[Start of section]

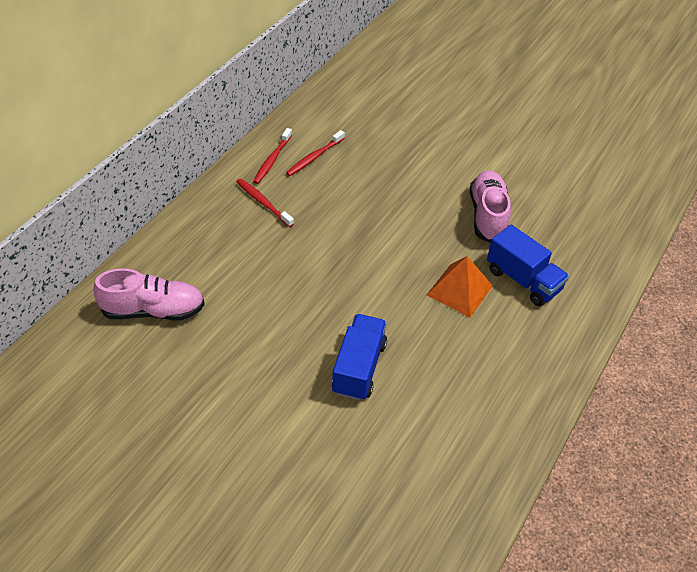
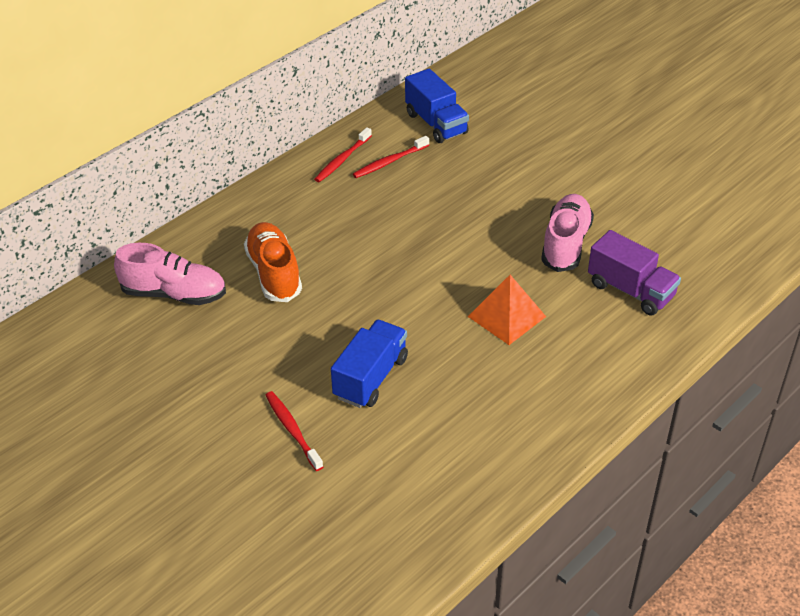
camera: 15 degrees right, 5 degrees down
(241, 277) = (274, 273): none -> orange shoe
(263, 202) = (319, 202): red toothbrush -> red toothbrush (292, 430)
(523, 280) = (583, 315): blue truck -> blue truck (436, 123)
(554, 251) = (630, 290): none -> purple truck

[End of section]

* Problem details *
Only the pictures in the listing above get left out; print everything else exactly.

* Task response *
camera: 15 degrees right, 5 degrees down
(241, 277) = (274, 273): none -> orange shoe
(263, 202) = (319, 202): red toothbrush -> red toothbrush (292, 430)
(523, 280) = (583, 315): blue truck -> blue truck (436, 123)
(554, 251) = (630, 290): none -> purple truck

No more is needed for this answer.